Information provided
[Start of section]

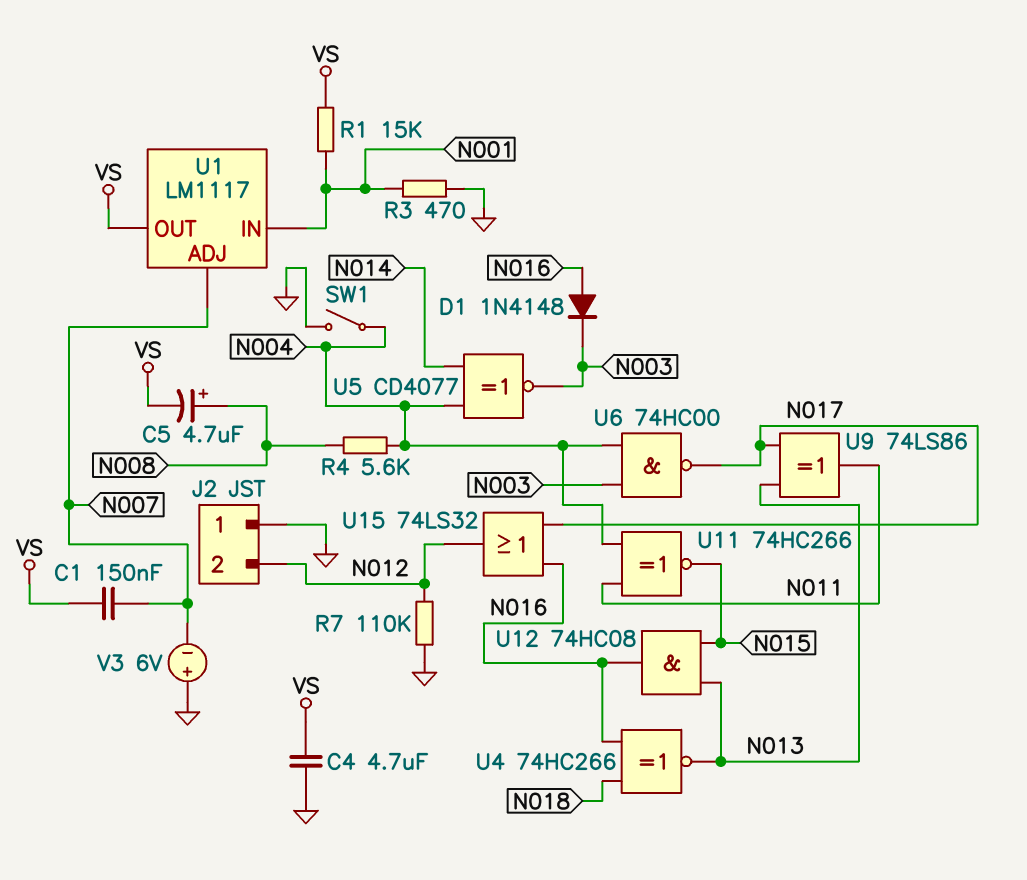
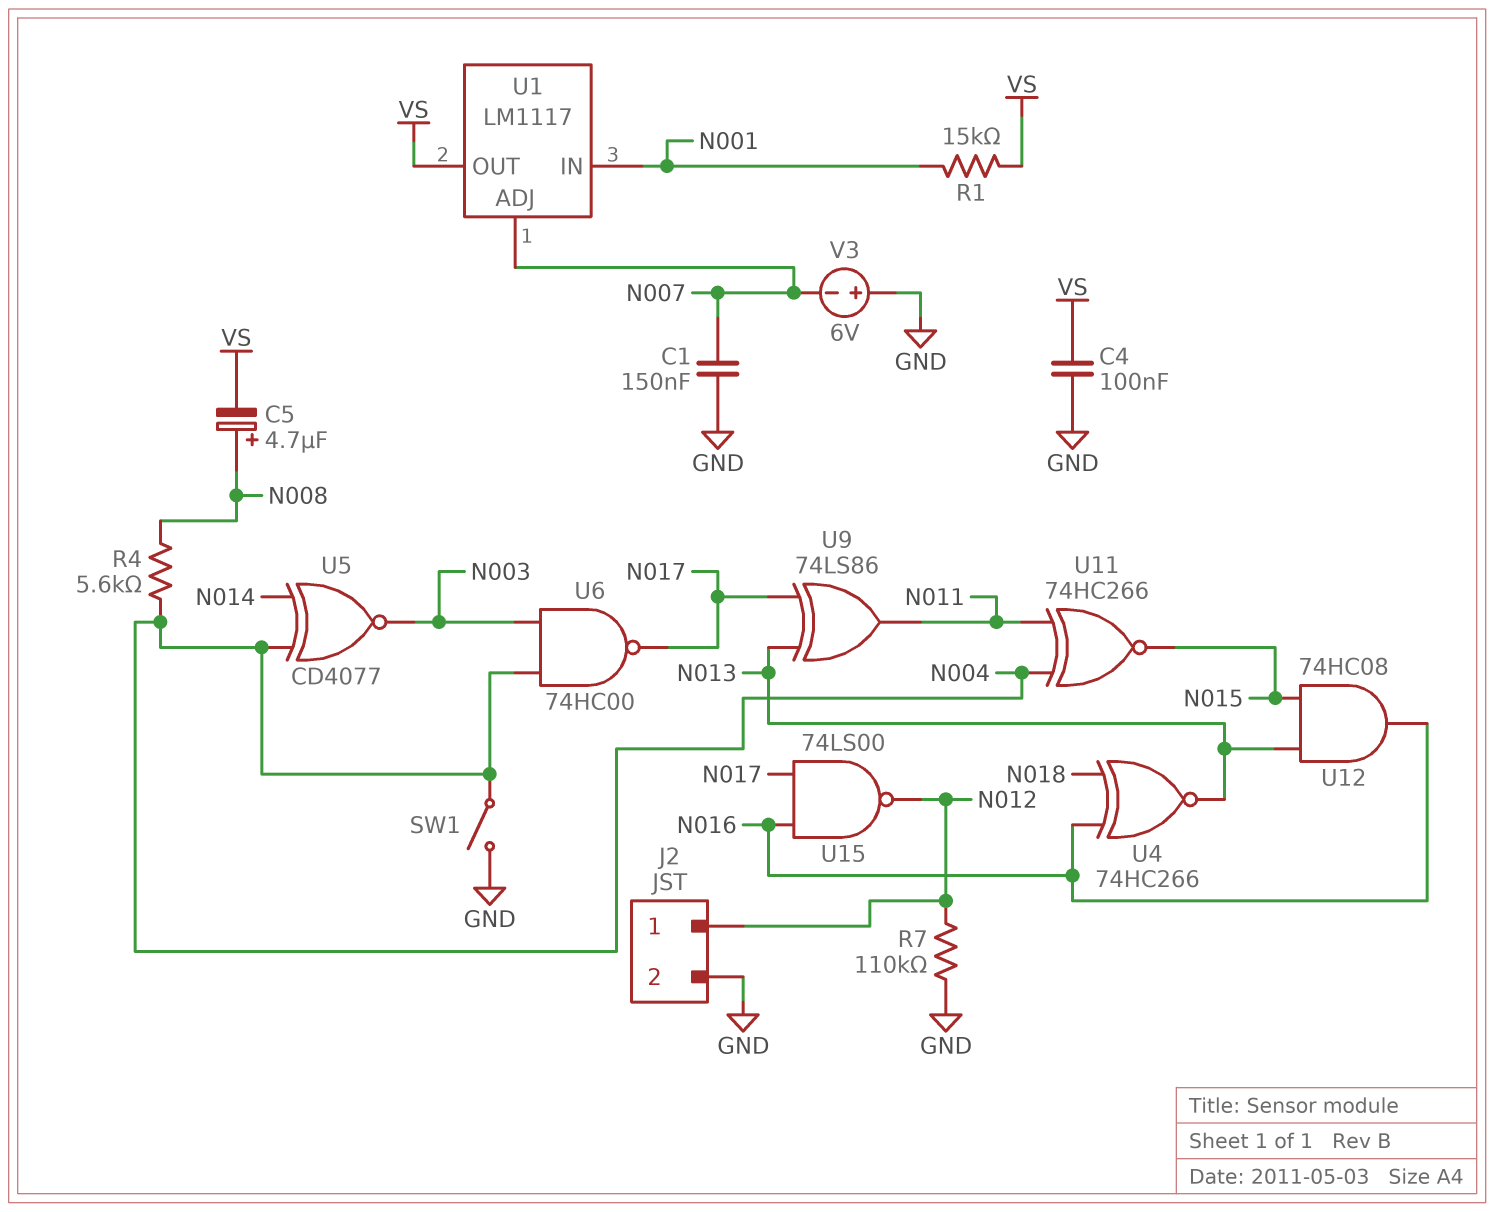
C1: 150nF (N007, VS) -> 150nF (GND, N007)
C4: 4.7uF (GND, VS) -> 100nF (GND, VS)
D1: diode 1N4148 (A N016, K N003) -> none
J2 pin 1: GND -> N012
J2 pin 2: N012 -> GND
R3: 470 (GND, N001) -> none
U15: OR 74LS32 (in N016, in N017, out N012) -> NAND 74LS00 (in N016, in N017, out N012)

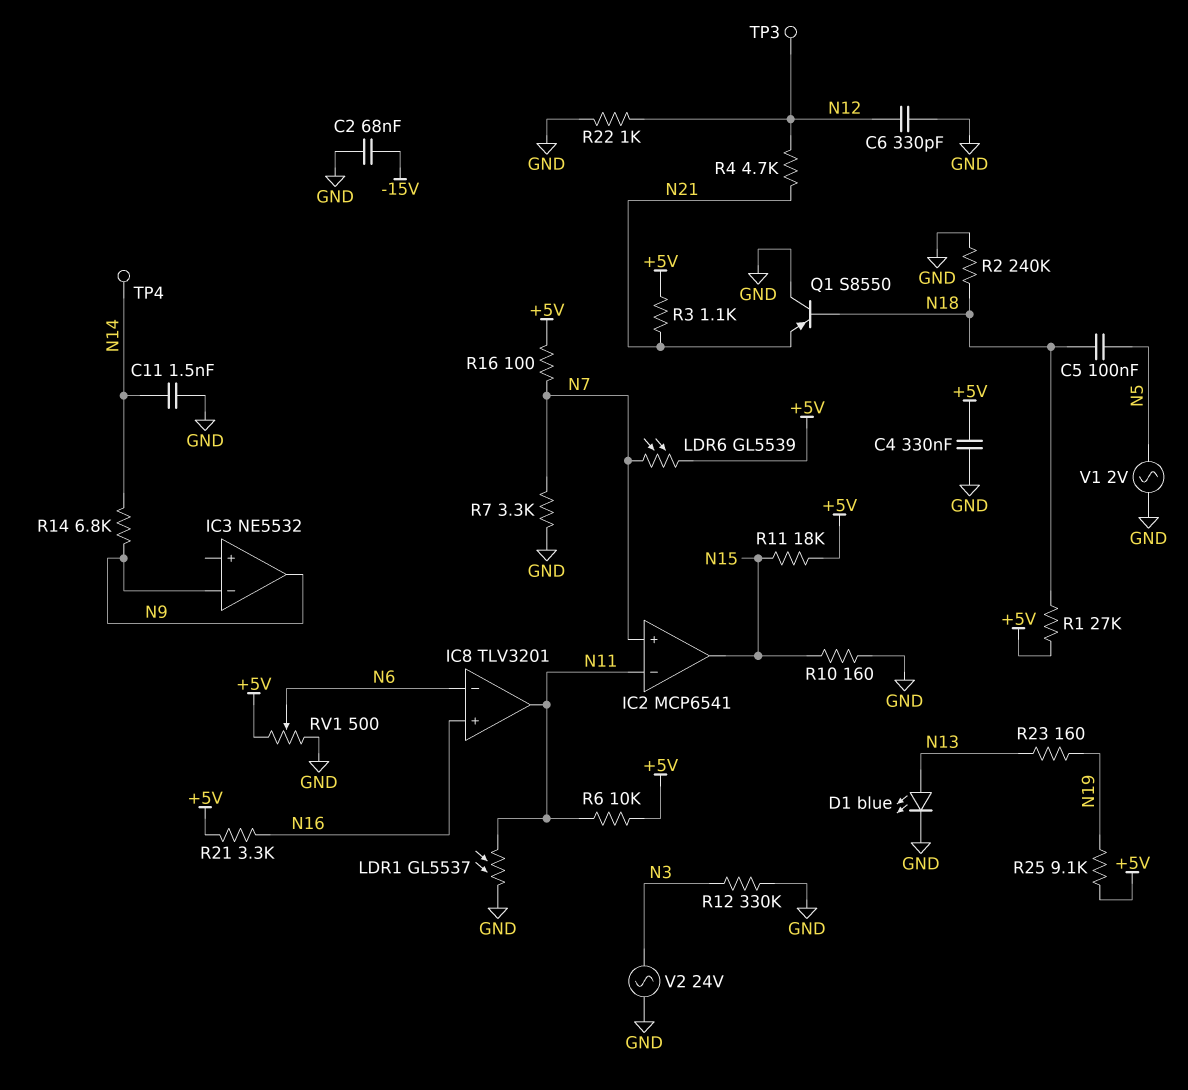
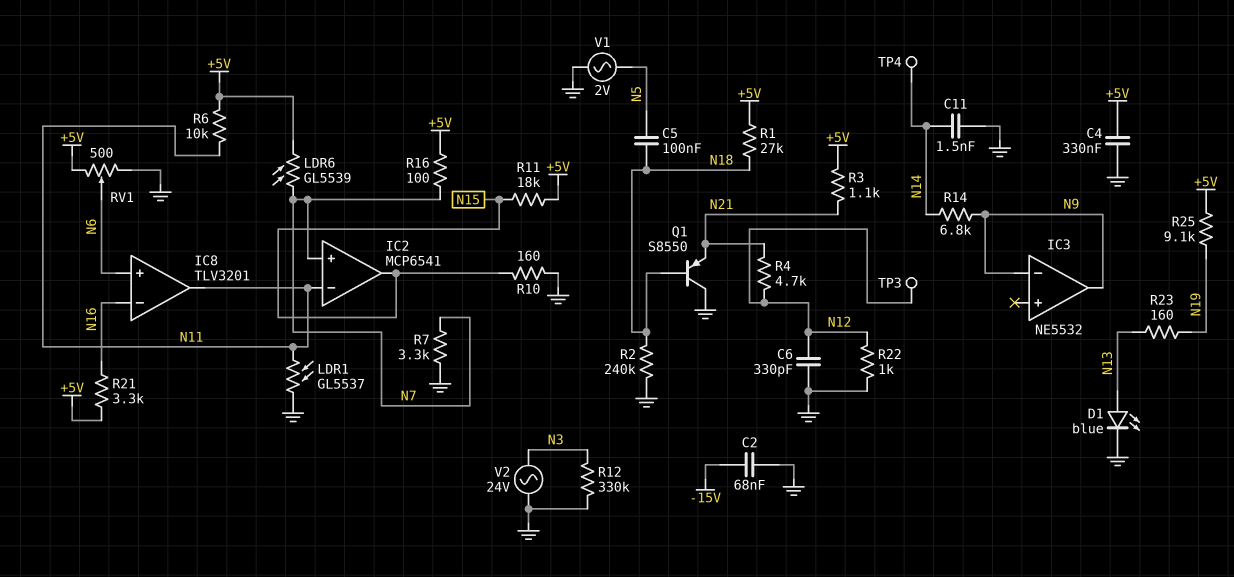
IC8 pin in+: N16 -> N6
IC8 pin in-: N6 -> N16

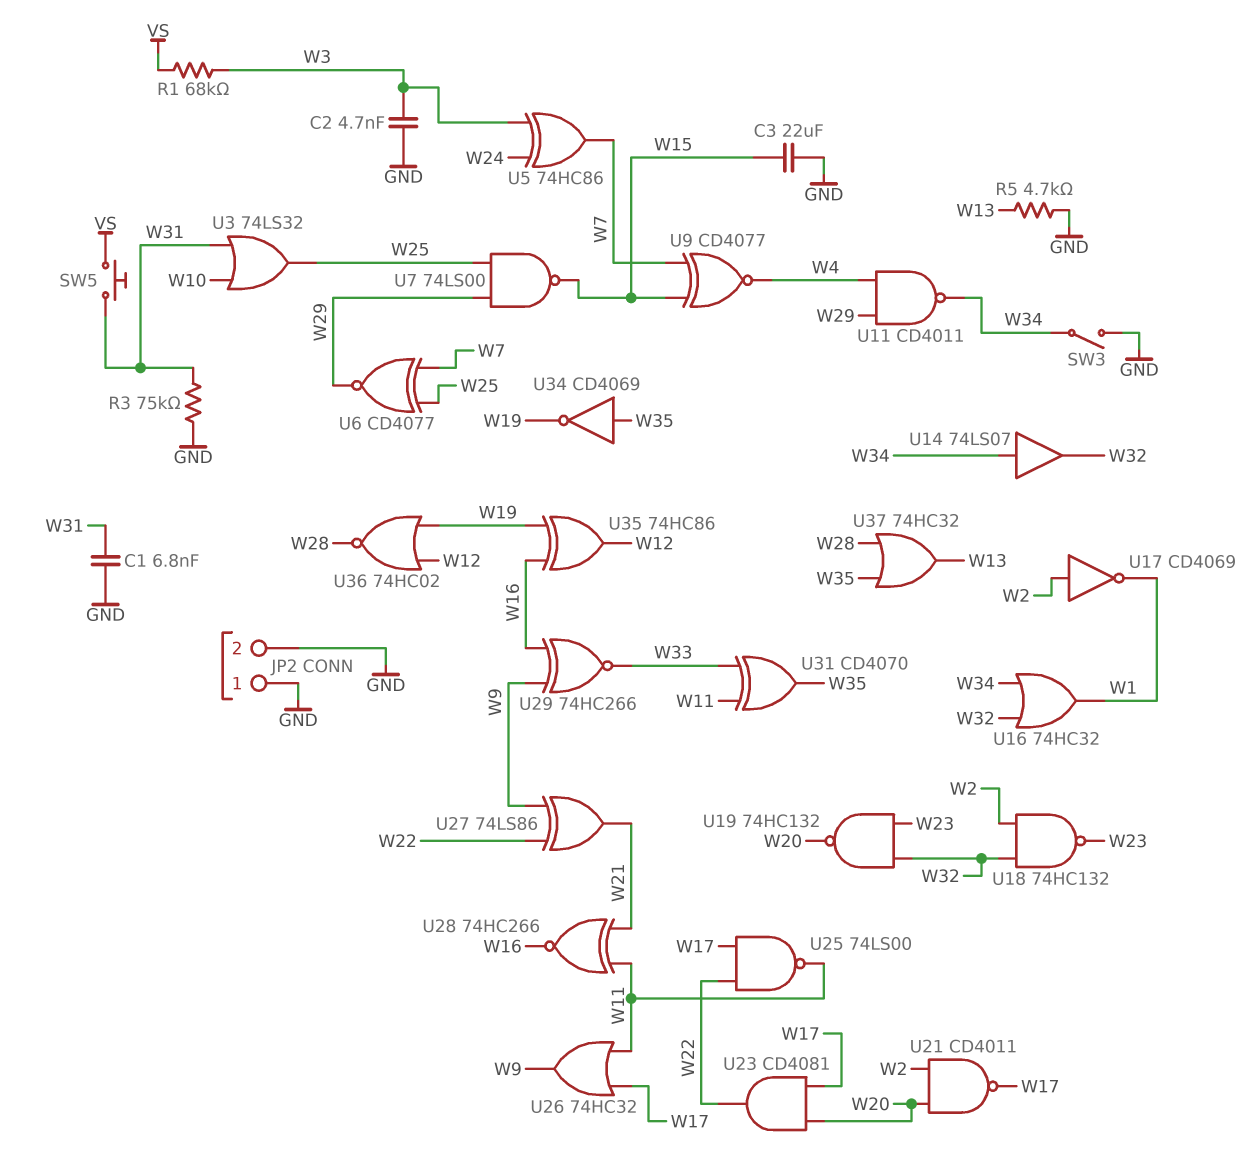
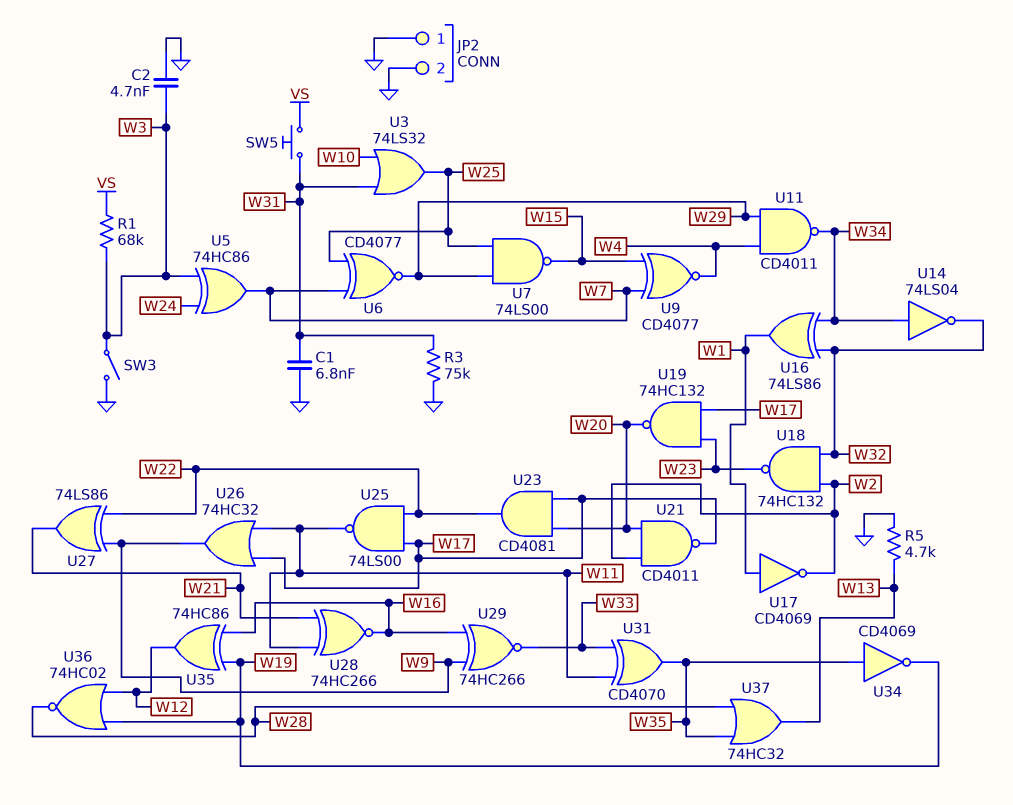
C3: 22uF (GND, W15) -> none
SW3: switch (GND, W34) -> switch (GND, W3)
U14: buffer 74LS07 (in W34, out W32) -> NOT 74LS04 (in W34, out W32)
U16: OR 74HC32 (in W32, in W34, out W1) -> XOR 74LS86 (in W32, in W34, out W1)
U17: NOT CD4069 (in W2, out W1) -> NOT CD4069 (in W1, out W2)
U19: NAND 74HC132 (in W23, in W32, out W20) -> NAND 74HC132 (in W17, in W23, out W20)

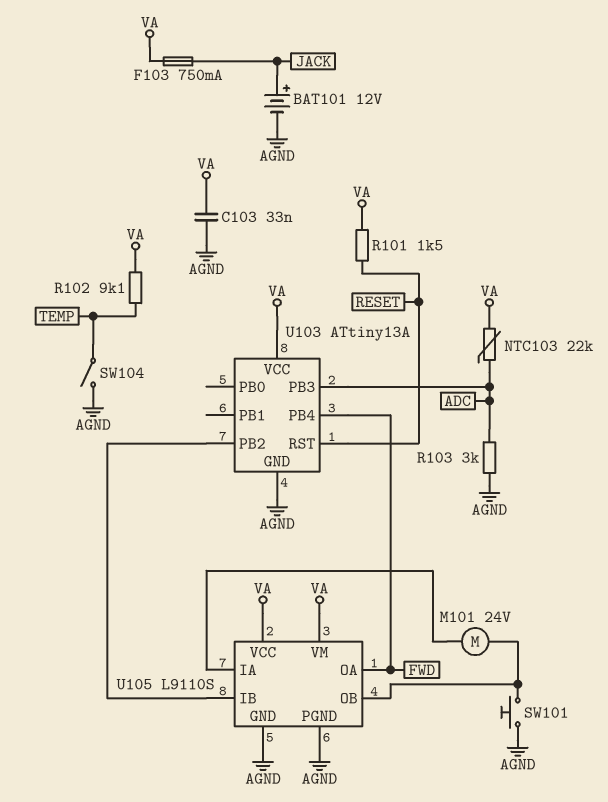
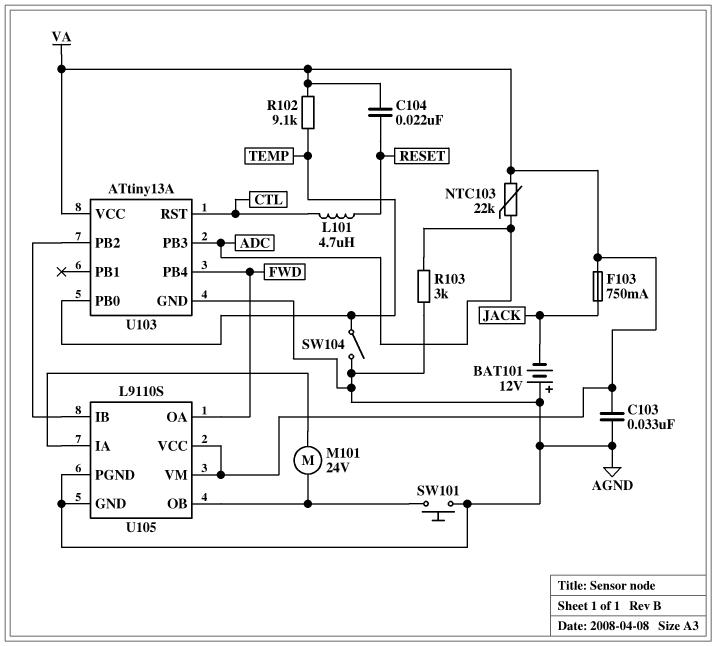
BAT101: 12V (plus JACK, minus AGND) -> 12V (plus AGND, minus JACK)
C104: none -> 22nF (RESET, VA)
L101: none -> 4.7uH (CTL, RESET)
R101: 1.5k (RESET, VA) -> none
U103 pin PB0: none -> TEMP
U103 pin RST: RESET -> CTL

[End of section]

Work to complete
Copy only the lines running from the one that holds "SW3: switch (GND, W34) -> switch (GND, W3)" through the last line of the data, and include both of those lines. Do not copy any pictures.

Result
SW3: switch (GND, W34) -> switch (GND, W3)
U14: buffer 74LS07 (in W34, out W32) -> NOT 74LS04 (in W34, out W32)
U16: OR 74HC32 (in W32, in W34, out W1) -> XOR 74LS86 (in W32, in W34, out W1)
U17: NOT CD4069 (in W2, out W1) -> NOT CD4069 (in W1, out W2)
U19: NAND 74HC132 (in W23, in W32, out W20) -> NAND 74HC132 (in W17, in W23, out W20)

BAT101: 12V (plus JACK, minus AGND) -> 12V (plus AGND, minus JACK)
C104: none -> 22nF (RESET, VA)
L101: none -> 4.7uH (CTL, RESET)
R101: 1.5k (RESET, VA) -> none
U103 pin PB0: none -> TEMP
U103 pin RST: RESET -> CTL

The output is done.